DIRECTIONS FOR THIS TASK:
Return exactly the lines from the one containing "purple pentagon: moved" through the last line of the records below, both included, and leave out any pictures.

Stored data
□ □ □ □ □ □ □

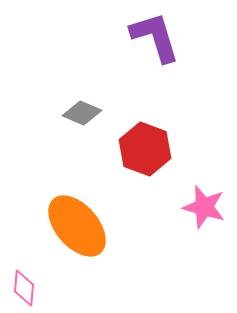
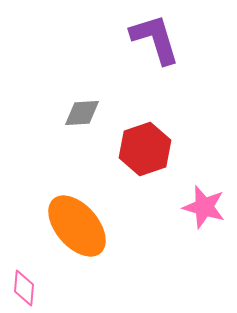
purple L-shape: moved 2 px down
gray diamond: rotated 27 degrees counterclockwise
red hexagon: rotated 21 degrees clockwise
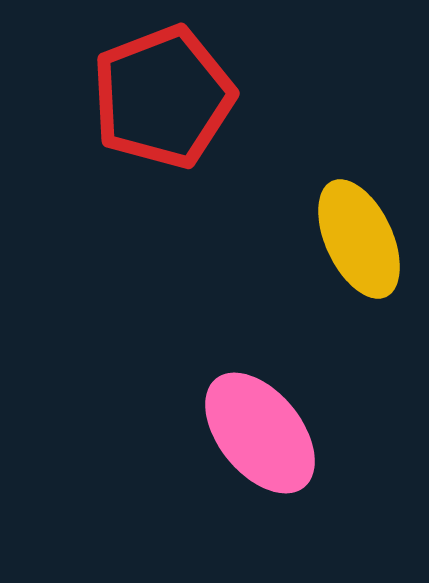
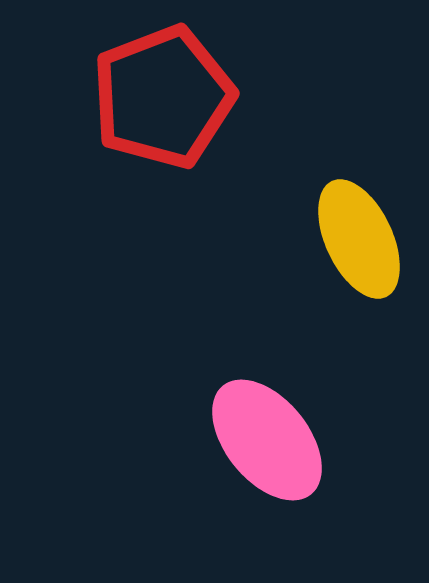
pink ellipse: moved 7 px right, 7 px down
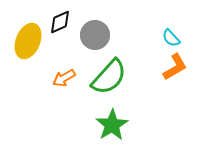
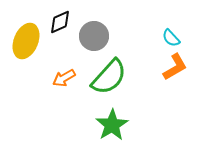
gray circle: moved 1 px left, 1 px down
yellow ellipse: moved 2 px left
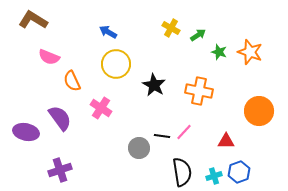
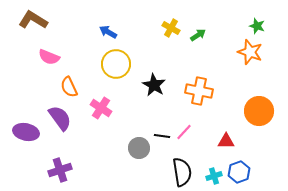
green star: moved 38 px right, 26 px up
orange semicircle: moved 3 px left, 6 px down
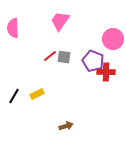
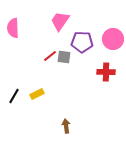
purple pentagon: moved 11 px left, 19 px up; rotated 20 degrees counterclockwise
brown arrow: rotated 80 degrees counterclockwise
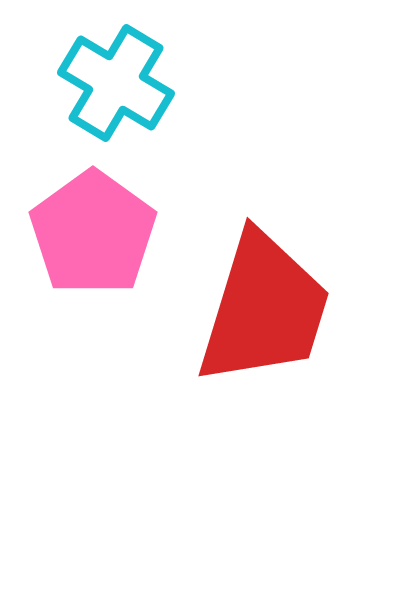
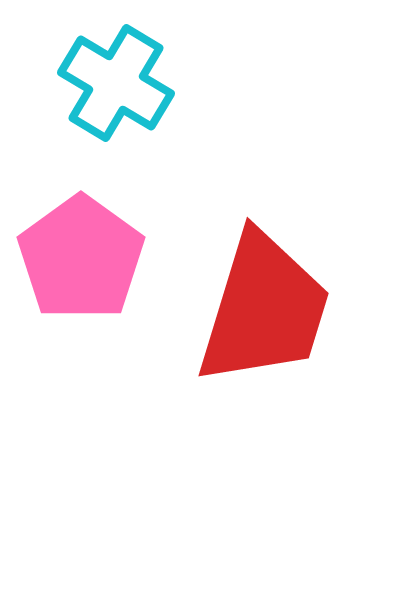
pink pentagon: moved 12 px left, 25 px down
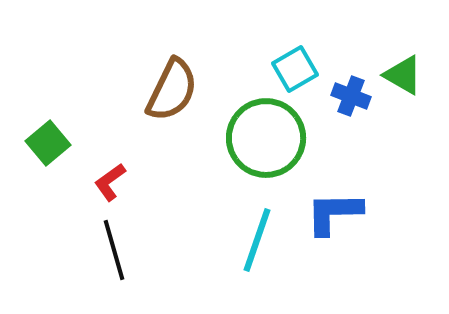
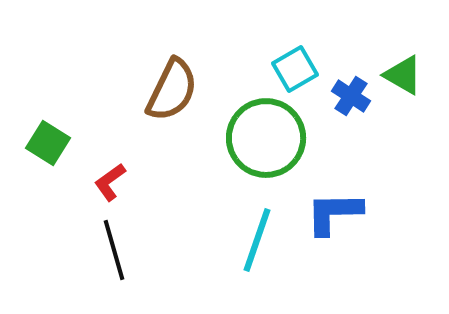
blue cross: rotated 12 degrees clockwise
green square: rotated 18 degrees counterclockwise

□ □ □ □ □ □ □

RESPONSE BELOW:
purple pentagon: moved 11 px left, 19 px up; rotated 20 degrees counterclockwise
brown arrow: rotated 80 degrees counterclockwise
pink pentagon: moved 12 px left, 25 px down
blue cross: rotated 12 degrees clockwise
green square: rotated 18 degrees counterclockwise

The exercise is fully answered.